_The task:_ From the entries below, please gather each line containing the string "none".

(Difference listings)
=== Begin Enclosure ===
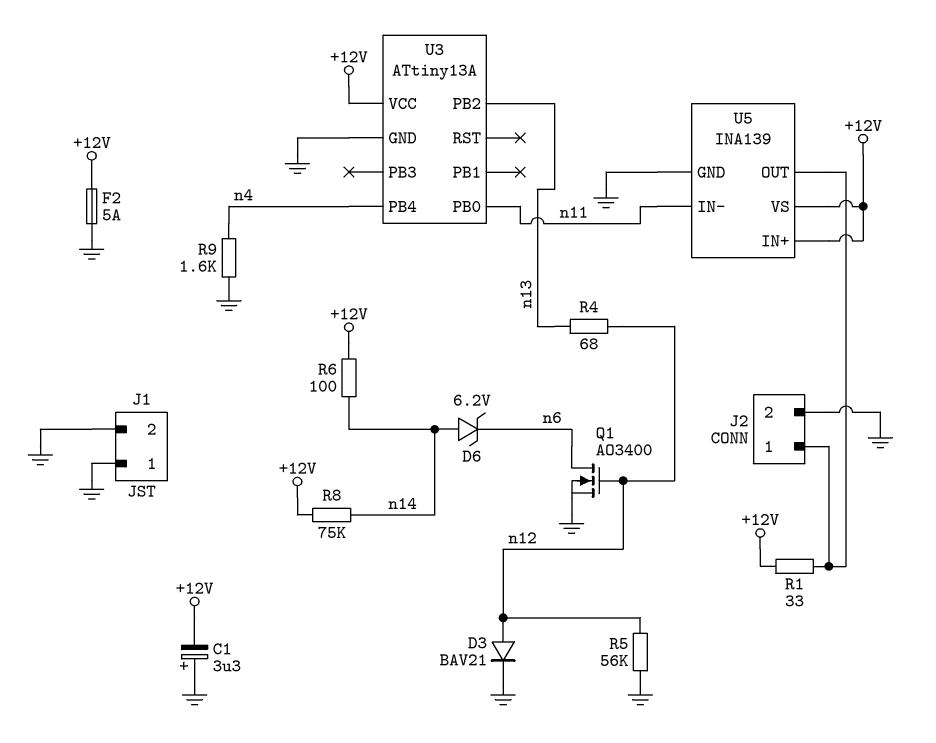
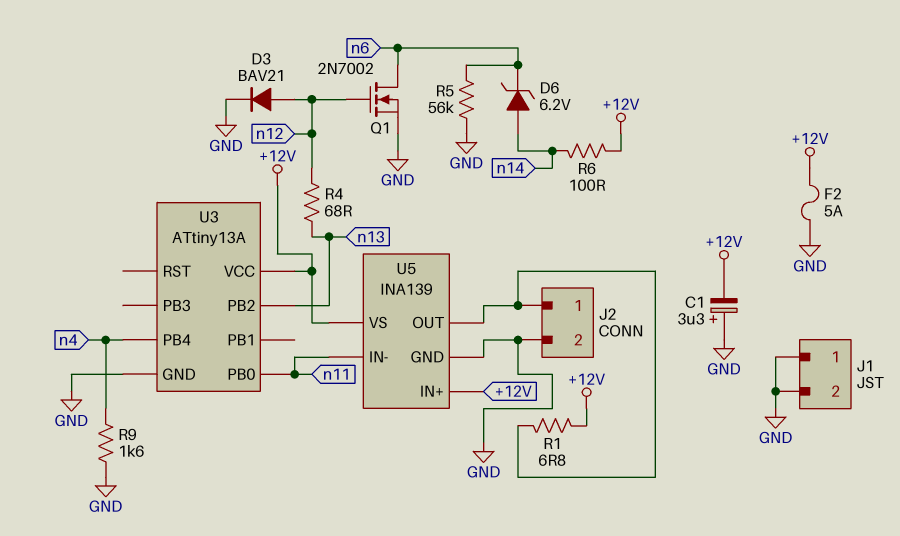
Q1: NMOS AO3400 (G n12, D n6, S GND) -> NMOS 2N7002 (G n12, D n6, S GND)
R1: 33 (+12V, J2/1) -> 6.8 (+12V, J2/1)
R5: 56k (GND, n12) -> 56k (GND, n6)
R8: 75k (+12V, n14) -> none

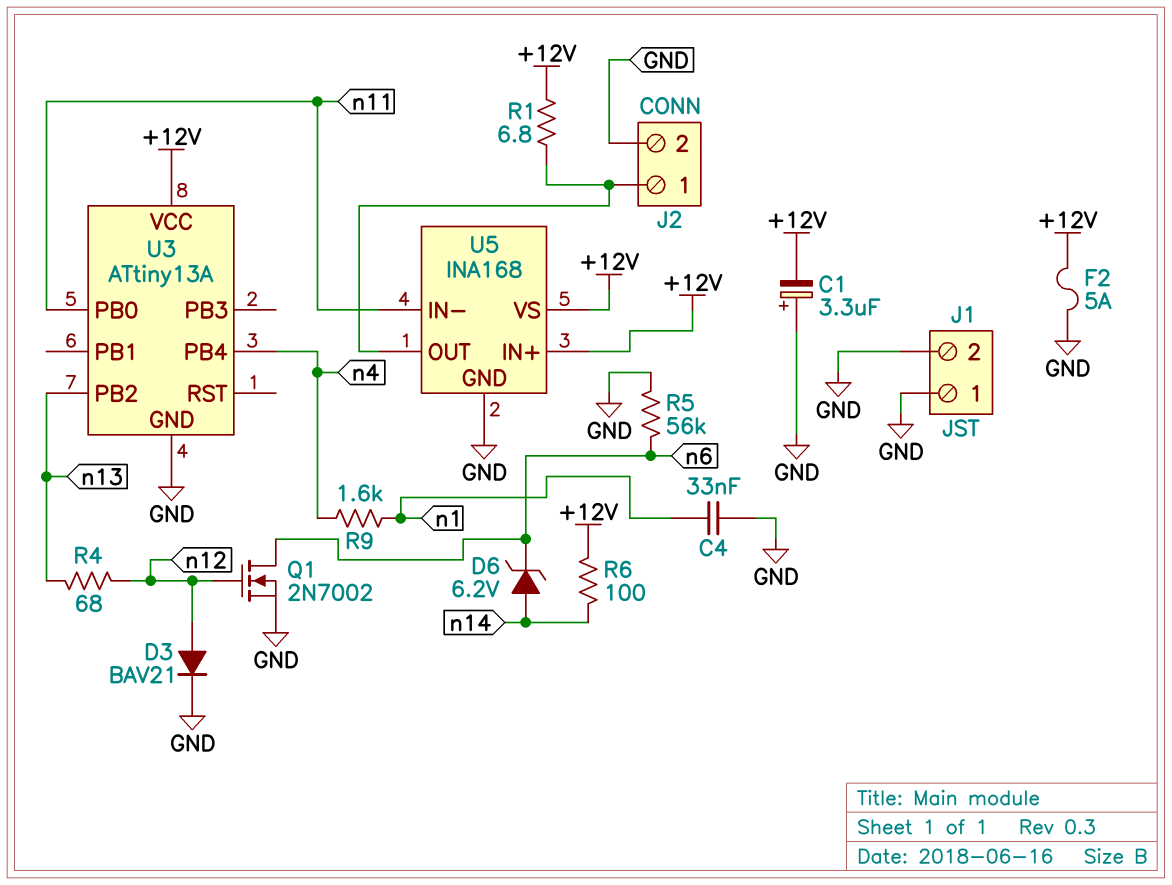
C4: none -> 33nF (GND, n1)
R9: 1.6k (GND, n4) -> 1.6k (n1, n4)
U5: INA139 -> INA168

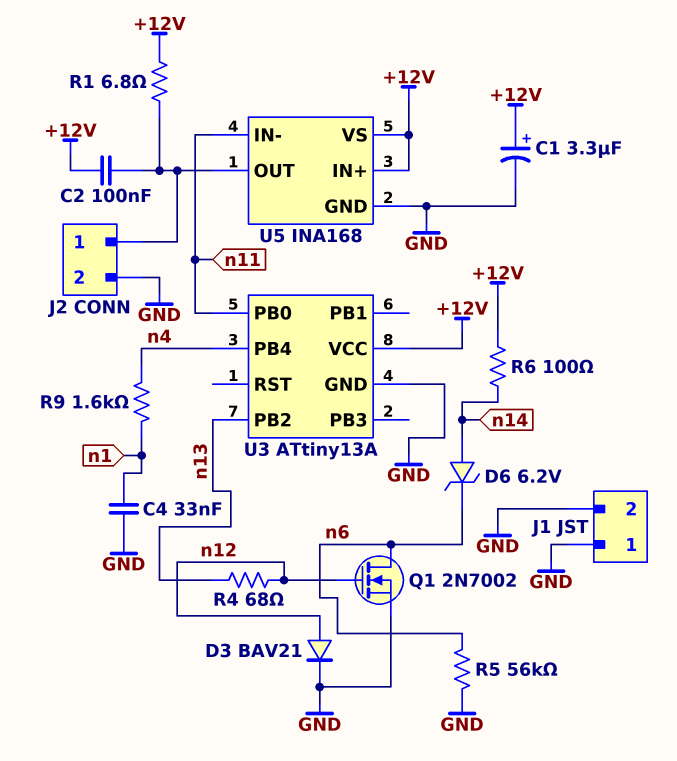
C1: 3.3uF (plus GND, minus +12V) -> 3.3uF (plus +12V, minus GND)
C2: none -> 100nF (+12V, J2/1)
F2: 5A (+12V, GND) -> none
=== End Enclosure ===
_Task answer:_
R8: 75k (+12V, n14) -> none
C4: none -> 33nF (GND, n1)
C2: none -> 100nF (+12V, J2/1)
F2: 5A (+12V, GND) -> none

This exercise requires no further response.